EXERCISE DETAILS: What you return should match the listing exactly, minus its images.

THE DATA:
══════════════════════════════

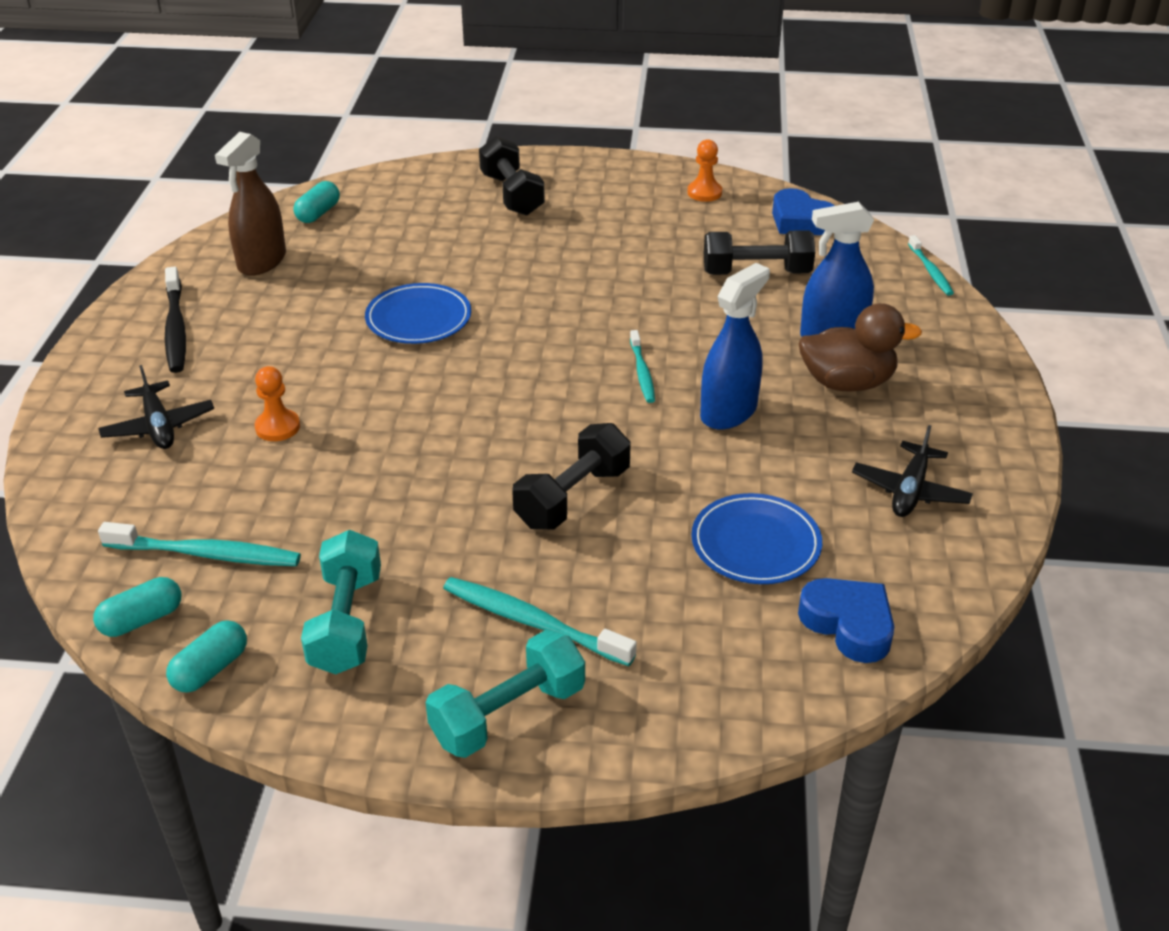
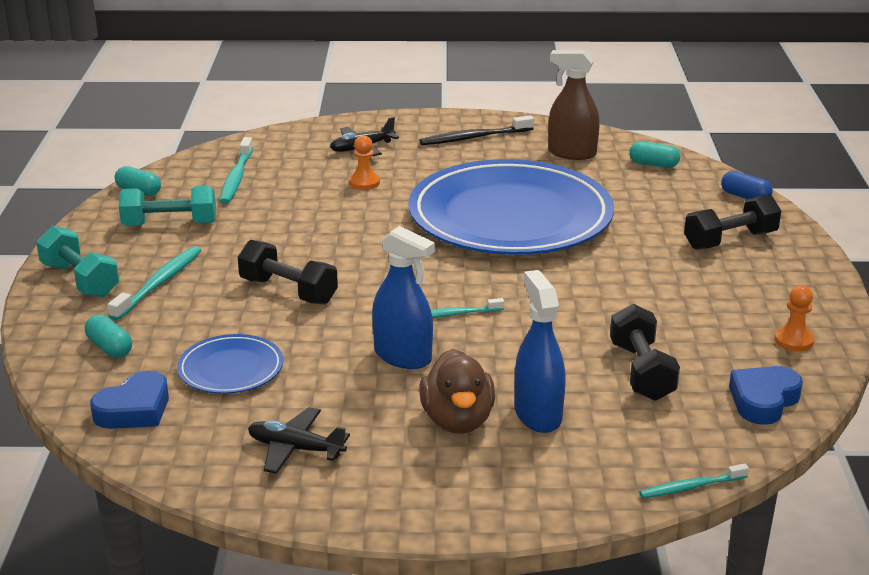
camera: 85 degrees right, 10 degrees down
(142, 620) = (182, 168): turquoise capsule -> turquoise capsule (110, 348)
(418, 318) = (510, 217): blue plate -> blue plate, size x2.36
(419, 173) = (745, 197): none -> blue capsule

══════════════════════════════

YOUR RESPONSE:
camera: 85 degrees right, 10 degrees down
(142, 620) = (182, 168): turquoise capsule -> turquoise capsule (110, 348)
(418, 318) = (510, 217): blue plate -> blue plate, size x2.36
(419, 173) = (745, 197): none -> blue capsule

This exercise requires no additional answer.